• [EXERCISE AIM]: Since the pictures are not wanted, reproduce only the rest of the records, exactly as given.

Items from a data source:
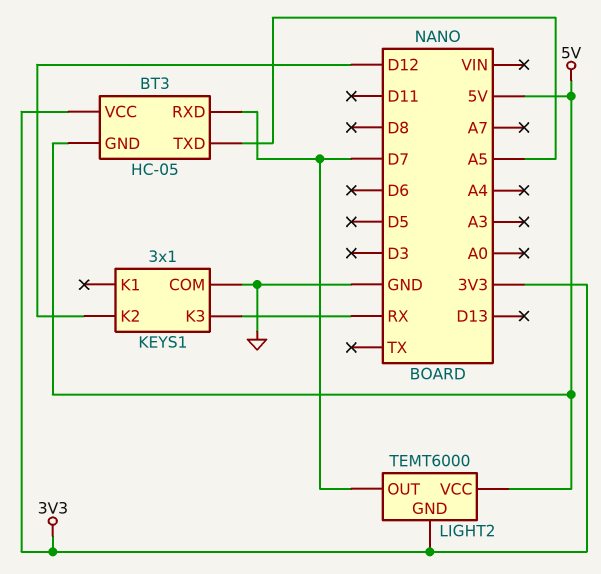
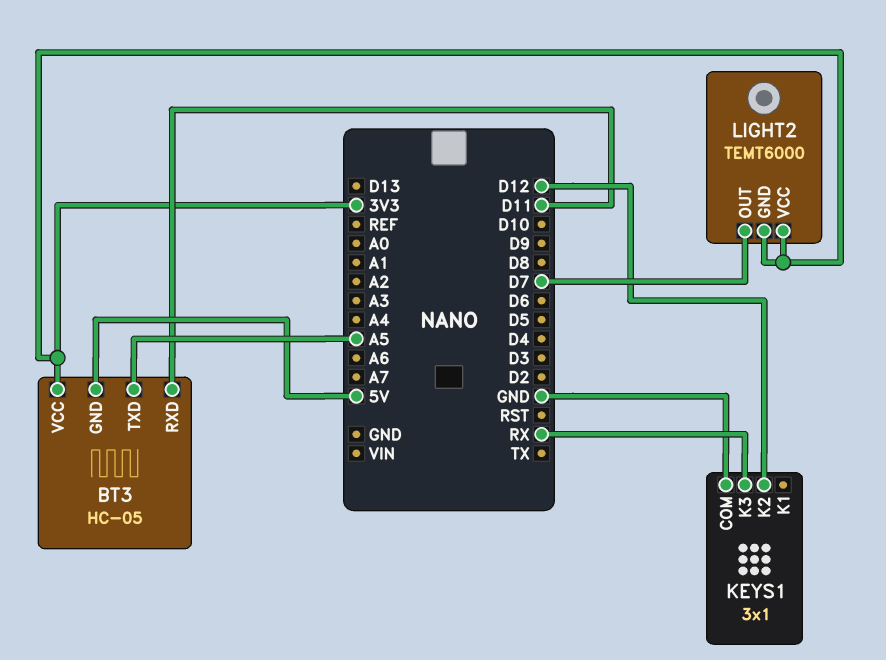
BT3 pin RXD: D7 -> D11
LIGHT2 pin VCC: 5V -> 3V3

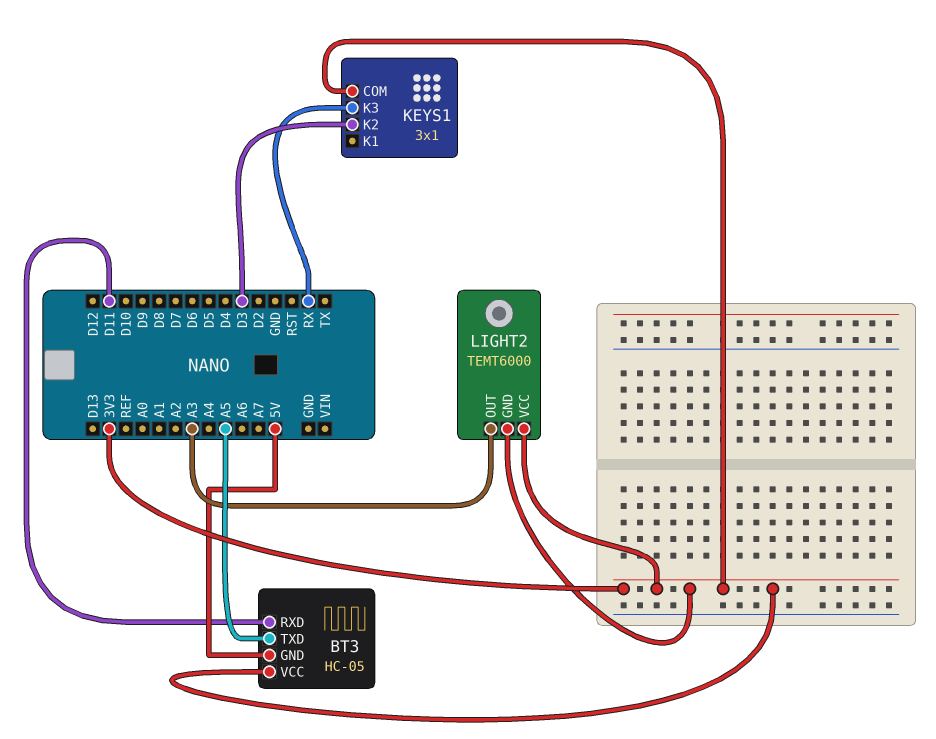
KEYS1 pin COM: GND -> 3V3
KEYS1 pin K2: D12 -> D3
LIGHT2 pin OUT: D7 -> A3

• [SOLUTION TO THIS TASK]:
BT3 pin RXD: D7 -> D11
LIGHT2 pin VCC: 5V -> 3V3

KEYS1 pin COM: GND -> 3V3
KEYS1 pin K2: D12 -> D3
LIGHT2 pin OUT: D7 -> A3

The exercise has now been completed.